» Requirement
In the entries below, find the line with "Trash: [175,317,199,348] ->" and the line with "Inbox - Charlotte: [162,580,617,884]". Reproduce those two lines and every line between them exactly, and nothing more.

» Records for the task
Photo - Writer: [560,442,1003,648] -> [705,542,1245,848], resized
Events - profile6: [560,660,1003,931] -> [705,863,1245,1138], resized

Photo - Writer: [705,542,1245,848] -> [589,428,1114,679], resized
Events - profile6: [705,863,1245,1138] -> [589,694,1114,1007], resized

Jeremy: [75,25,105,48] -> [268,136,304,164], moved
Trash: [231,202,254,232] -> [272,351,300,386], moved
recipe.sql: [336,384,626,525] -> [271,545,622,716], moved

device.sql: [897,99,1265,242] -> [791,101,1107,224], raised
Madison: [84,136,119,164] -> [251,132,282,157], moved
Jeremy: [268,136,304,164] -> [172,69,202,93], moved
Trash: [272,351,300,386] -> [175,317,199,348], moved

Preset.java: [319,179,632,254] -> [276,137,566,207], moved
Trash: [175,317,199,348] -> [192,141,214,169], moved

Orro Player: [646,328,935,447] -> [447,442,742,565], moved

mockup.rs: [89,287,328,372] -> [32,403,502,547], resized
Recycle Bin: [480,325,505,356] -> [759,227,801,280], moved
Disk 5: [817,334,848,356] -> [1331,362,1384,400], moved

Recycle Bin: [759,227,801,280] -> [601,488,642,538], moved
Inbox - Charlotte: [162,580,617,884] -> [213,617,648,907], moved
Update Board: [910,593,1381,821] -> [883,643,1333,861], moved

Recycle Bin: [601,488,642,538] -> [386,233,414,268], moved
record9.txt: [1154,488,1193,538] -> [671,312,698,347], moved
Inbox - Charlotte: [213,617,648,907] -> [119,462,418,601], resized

» Solution for this task
Trash: [175,317,199,348] -> [192,141,214,169], moved

Orro Player: [646,328,935,447] -> [447,442,742,565], moved

mockup.rs: [89,287,328,372] -> [32,403,502,547], resized
Recycle Bin: [480,325,505,356] -> [759,227,801,280], moved
Disk 5: [817,334,848,356] -> [1331,362,1384,400], moved

Recycle Bin: [759,227,801,280] -> [601,488,642,538], moved
Inbox - Charlotte: [162,580,617,884] -> [213,617,648,907], moved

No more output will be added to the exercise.